---- Dataset

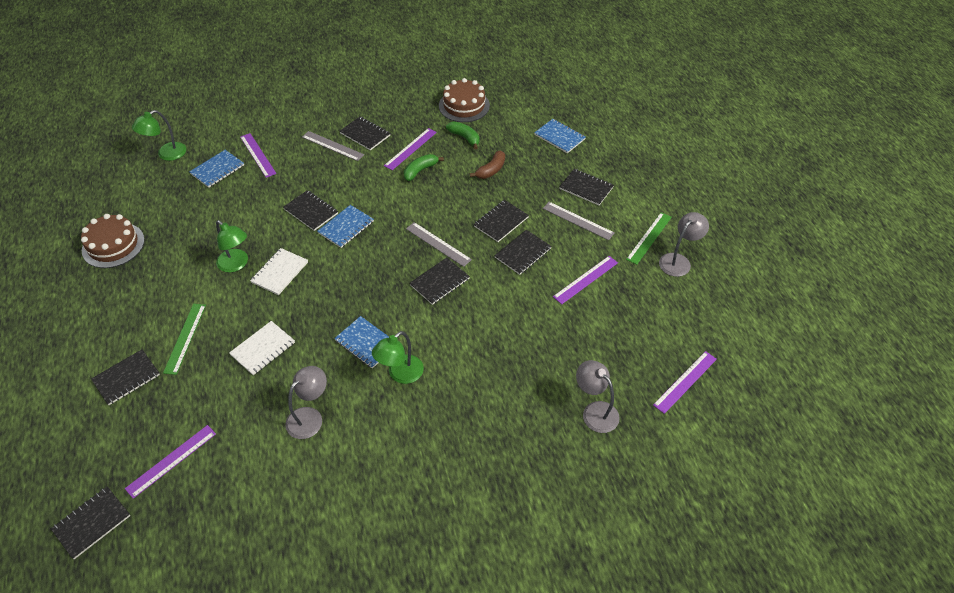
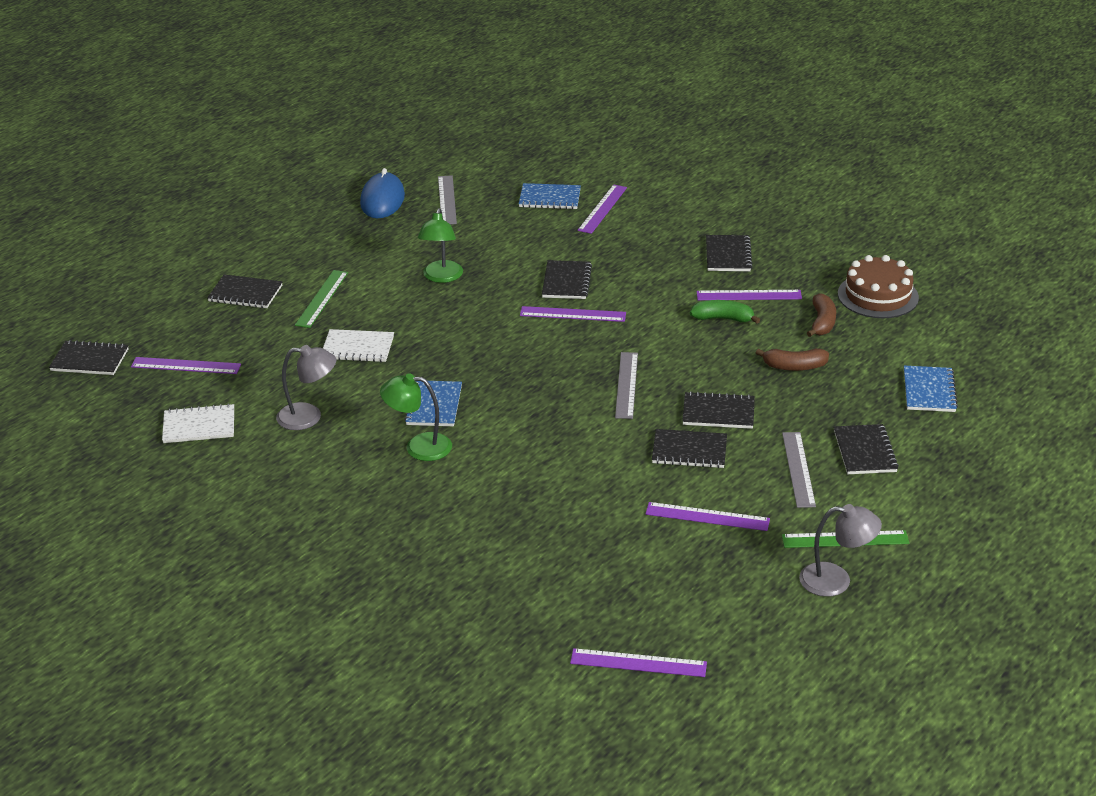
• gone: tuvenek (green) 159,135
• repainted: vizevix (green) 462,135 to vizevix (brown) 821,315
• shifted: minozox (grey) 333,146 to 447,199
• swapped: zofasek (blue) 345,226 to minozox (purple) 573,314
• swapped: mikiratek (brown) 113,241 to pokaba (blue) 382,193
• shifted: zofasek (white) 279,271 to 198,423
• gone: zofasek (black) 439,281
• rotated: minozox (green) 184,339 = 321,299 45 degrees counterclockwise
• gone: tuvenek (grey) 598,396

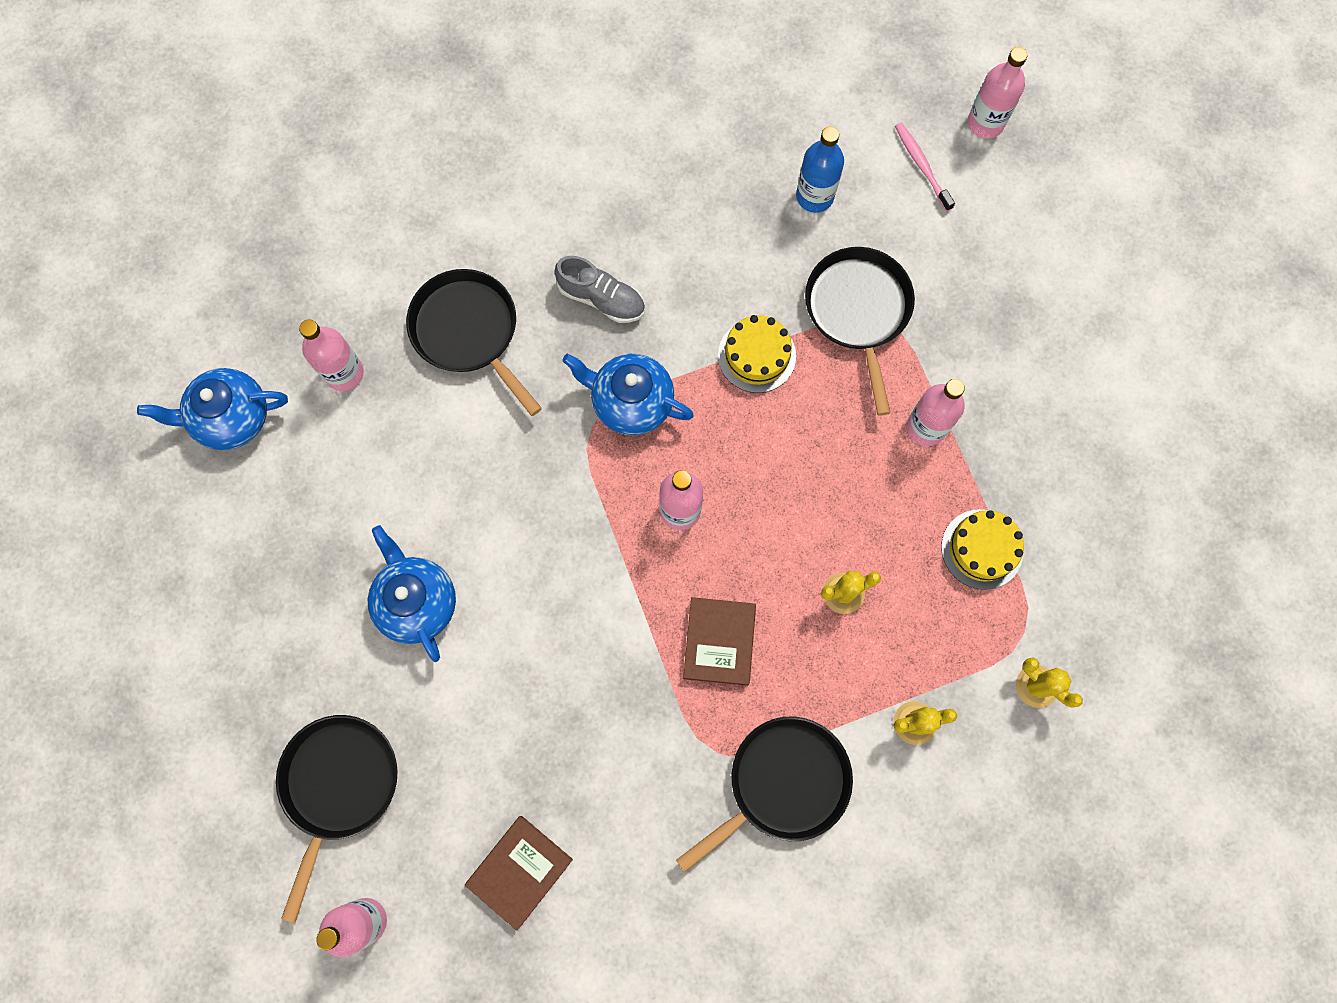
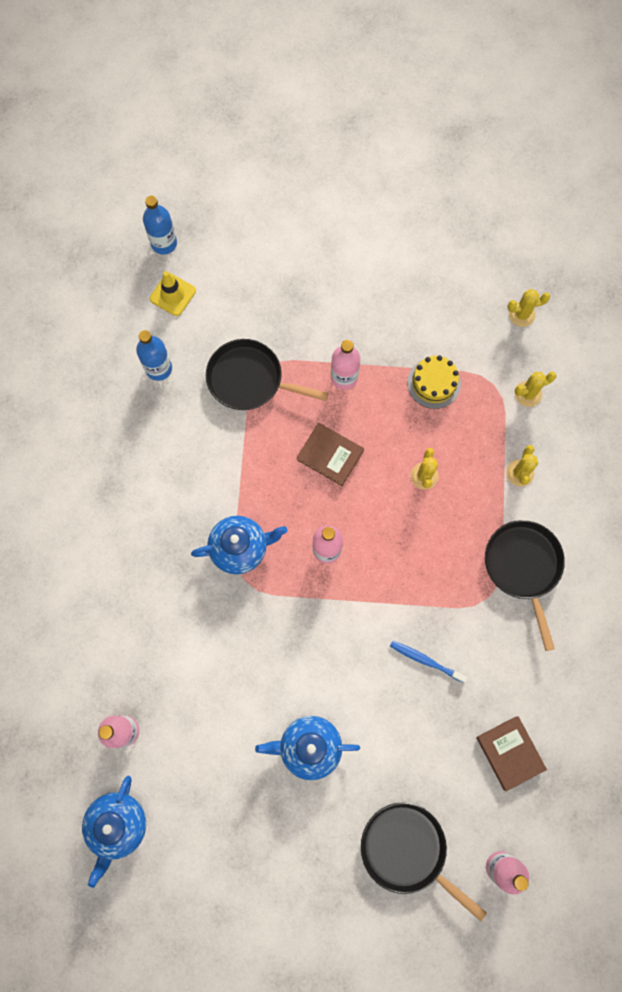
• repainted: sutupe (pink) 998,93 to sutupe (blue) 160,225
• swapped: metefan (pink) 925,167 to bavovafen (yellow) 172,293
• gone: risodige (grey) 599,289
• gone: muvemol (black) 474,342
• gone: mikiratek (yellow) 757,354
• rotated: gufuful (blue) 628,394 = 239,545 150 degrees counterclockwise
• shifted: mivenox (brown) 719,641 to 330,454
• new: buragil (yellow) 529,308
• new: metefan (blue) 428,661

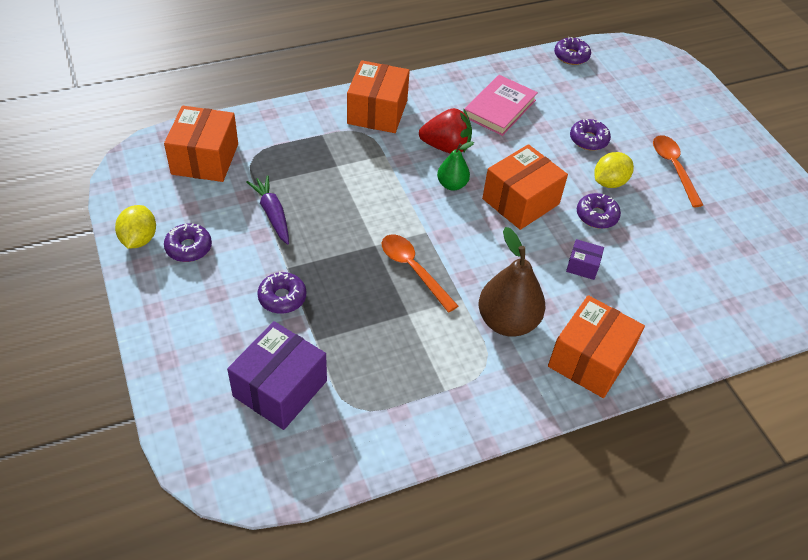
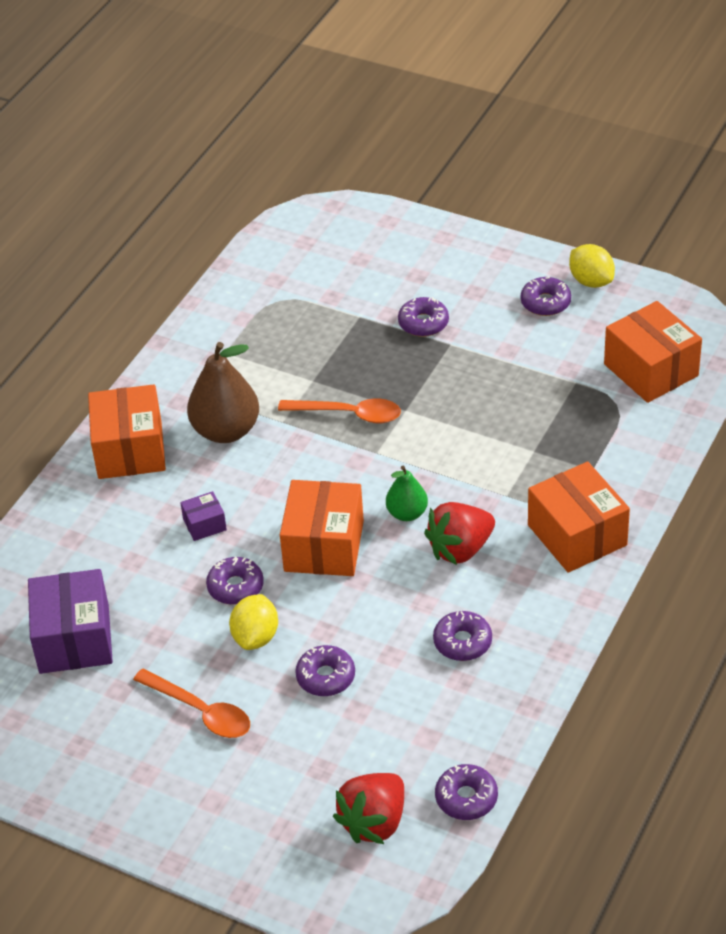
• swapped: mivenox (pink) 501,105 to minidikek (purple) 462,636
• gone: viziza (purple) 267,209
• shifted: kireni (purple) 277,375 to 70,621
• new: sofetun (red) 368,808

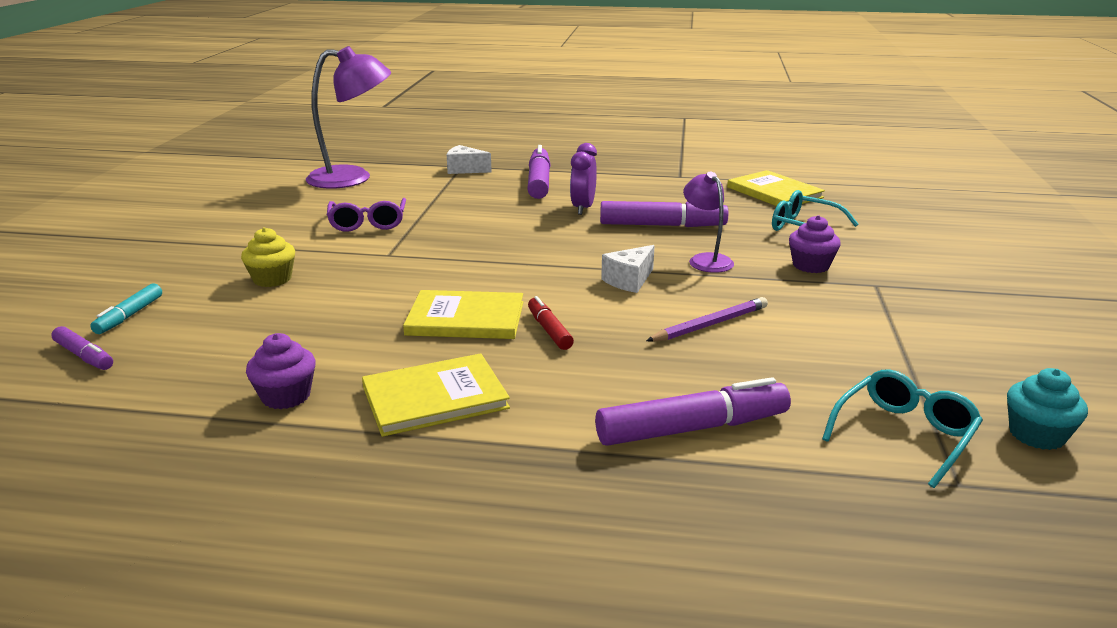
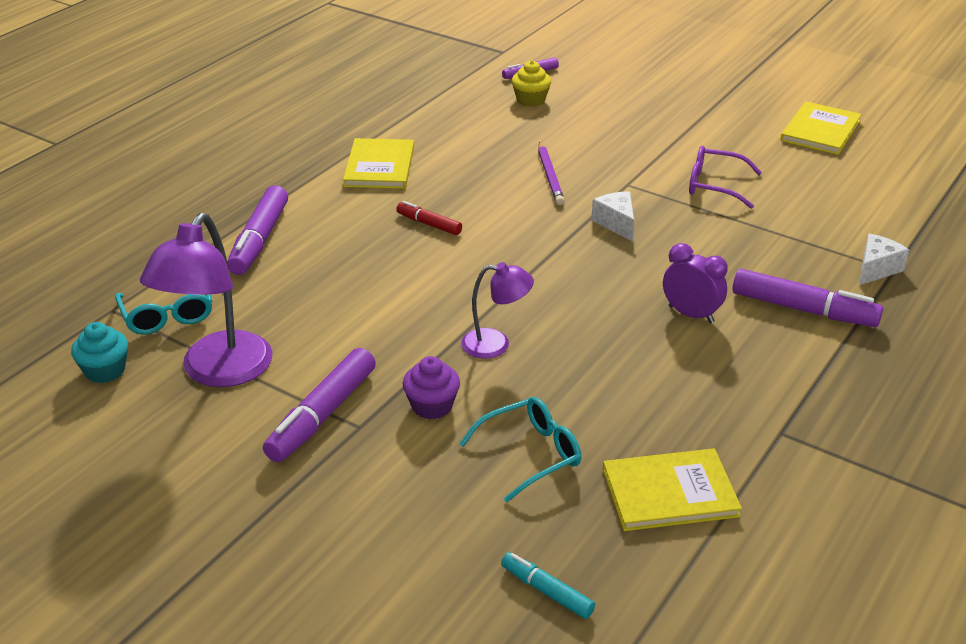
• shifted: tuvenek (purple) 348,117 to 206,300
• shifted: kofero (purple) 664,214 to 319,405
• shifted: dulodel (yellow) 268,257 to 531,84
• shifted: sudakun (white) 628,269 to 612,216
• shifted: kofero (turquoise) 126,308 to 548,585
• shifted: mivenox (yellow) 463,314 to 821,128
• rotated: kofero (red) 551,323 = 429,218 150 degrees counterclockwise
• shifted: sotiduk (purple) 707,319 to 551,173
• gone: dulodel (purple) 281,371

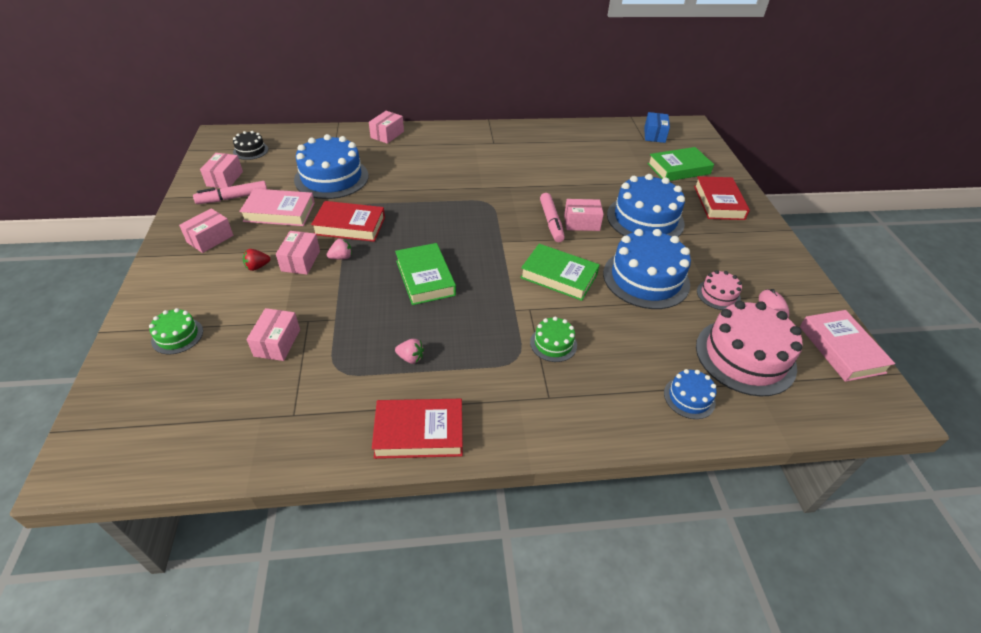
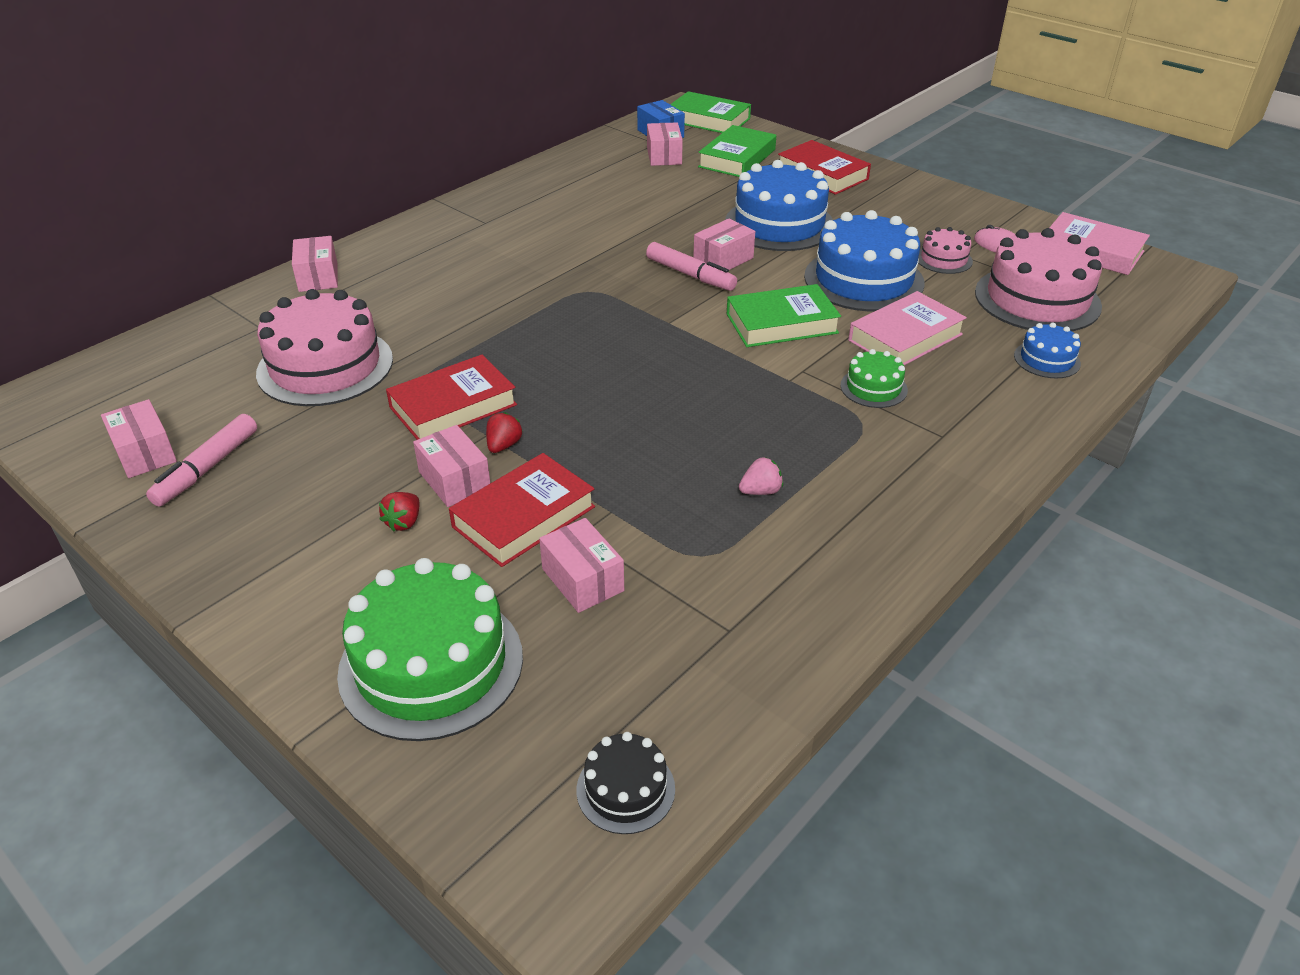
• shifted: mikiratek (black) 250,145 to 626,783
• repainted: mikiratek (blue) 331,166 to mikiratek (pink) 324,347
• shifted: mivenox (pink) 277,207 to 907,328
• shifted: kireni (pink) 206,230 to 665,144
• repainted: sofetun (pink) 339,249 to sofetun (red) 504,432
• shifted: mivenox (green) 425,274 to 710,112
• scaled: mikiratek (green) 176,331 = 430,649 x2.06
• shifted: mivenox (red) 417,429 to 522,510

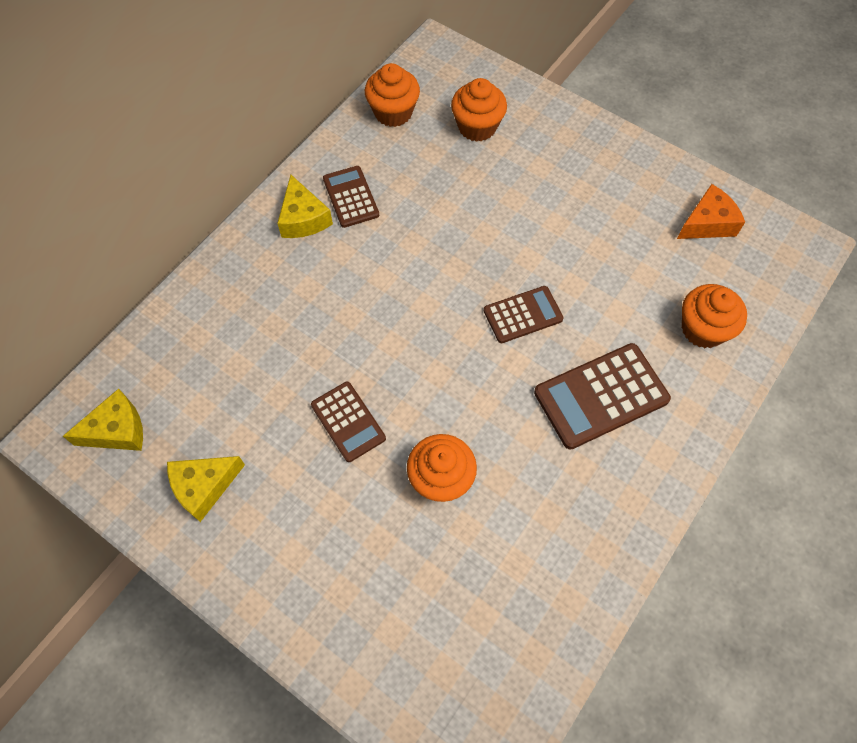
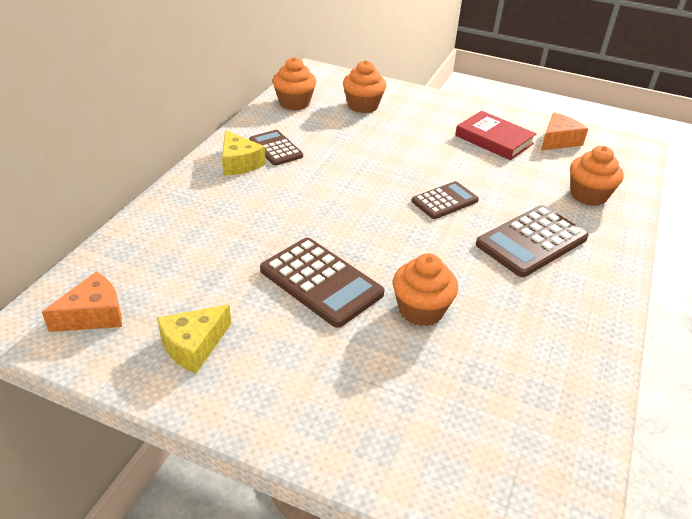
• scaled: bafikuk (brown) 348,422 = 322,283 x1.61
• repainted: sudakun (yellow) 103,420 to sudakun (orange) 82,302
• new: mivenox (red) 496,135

--------

What is required: In the material above, how many lines contain "zofasek"? Reply with only the number.

Output of the task: 3